(Data records)
Segment Open

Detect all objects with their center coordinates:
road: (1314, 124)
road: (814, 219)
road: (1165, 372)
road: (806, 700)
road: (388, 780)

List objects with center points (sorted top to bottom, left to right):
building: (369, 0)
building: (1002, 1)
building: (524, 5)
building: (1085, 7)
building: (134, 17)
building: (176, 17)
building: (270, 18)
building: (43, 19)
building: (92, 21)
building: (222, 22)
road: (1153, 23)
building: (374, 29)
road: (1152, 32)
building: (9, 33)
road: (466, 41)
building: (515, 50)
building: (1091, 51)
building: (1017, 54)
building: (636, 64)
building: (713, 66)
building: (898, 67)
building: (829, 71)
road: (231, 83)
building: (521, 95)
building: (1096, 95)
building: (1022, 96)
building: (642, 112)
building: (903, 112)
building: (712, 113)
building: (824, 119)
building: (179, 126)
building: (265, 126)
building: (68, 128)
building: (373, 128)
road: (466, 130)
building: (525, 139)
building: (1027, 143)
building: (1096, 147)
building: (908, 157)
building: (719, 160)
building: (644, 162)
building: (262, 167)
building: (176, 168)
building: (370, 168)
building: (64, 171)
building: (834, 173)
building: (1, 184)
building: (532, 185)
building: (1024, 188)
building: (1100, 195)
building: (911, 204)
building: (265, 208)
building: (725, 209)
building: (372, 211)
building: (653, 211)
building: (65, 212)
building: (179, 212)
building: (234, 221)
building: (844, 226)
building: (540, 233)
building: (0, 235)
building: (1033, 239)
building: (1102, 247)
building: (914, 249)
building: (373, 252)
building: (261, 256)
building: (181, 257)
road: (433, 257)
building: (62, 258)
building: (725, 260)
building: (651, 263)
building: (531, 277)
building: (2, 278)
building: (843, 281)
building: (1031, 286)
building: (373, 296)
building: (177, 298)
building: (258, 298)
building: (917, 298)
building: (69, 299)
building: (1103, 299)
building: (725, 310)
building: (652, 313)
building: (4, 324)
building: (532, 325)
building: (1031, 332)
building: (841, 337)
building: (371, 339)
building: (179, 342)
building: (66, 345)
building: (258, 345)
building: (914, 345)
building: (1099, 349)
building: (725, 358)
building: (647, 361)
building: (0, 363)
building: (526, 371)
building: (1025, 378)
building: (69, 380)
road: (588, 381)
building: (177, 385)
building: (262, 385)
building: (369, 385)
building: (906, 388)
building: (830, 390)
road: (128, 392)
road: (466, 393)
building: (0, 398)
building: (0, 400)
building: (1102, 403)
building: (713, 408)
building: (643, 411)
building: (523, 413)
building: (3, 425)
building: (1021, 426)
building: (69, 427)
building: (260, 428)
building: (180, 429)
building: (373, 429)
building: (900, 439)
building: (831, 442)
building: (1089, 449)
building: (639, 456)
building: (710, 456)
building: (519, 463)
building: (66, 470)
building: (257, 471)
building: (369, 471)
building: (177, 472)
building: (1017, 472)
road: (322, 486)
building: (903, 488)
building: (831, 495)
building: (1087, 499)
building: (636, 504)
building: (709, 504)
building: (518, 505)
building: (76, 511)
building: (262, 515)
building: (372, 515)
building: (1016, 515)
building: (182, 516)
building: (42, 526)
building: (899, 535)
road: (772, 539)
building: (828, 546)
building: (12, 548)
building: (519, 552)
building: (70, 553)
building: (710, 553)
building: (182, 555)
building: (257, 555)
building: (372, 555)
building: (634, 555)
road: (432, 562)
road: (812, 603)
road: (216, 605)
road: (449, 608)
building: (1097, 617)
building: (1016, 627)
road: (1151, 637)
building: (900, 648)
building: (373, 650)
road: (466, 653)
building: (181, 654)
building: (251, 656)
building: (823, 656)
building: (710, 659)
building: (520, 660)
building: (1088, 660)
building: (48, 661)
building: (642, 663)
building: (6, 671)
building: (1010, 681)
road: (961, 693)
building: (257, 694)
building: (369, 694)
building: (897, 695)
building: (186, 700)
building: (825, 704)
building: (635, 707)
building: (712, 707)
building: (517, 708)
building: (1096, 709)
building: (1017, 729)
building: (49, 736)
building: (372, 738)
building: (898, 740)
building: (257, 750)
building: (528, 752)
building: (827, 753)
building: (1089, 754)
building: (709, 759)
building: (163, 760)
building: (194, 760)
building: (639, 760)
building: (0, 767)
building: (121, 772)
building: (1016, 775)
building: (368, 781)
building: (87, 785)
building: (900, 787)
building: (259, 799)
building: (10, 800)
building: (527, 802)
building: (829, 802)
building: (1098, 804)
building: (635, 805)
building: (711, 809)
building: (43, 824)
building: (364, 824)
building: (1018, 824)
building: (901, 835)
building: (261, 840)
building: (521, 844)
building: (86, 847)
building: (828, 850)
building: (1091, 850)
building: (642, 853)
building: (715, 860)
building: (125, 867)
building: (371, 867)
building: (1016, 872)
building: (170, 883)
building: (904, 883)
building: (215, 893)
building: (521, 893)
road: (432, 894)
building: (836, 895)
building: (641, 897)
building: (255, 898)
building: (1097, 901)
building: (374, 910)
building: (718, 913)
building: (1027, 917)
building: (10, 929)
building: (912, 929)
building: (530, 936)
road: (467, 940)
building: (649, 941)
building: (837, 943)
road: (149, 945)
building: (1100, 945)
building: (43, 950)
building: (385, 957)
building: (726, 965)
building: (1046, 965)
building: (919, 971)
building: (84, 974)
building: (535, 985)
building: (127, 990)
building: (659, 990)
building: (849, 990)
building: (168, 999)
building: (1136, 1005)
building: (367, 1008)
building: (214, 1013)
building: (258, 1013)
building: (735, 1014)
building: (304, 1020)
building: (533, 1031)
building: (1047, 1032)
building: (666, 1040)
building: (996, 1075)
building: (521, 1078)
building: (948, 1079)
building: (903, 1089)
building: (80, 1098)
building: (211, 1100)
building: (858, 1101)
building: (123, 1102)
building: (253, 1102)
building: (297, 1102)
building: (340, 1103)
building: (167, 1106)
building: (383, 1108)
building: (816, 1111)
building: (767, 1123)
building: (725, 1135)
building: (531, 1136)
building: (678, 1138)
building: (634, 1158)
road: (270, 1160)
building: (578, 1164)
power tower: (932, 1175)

Segment Closed

- EXERCISE DIRECTIONS: Take every line from the data that contains the word "with".

- TASK RESPONSE:
Detect all objects with their center coordinates:
List objects with center points (sorted top to bottom, left to right):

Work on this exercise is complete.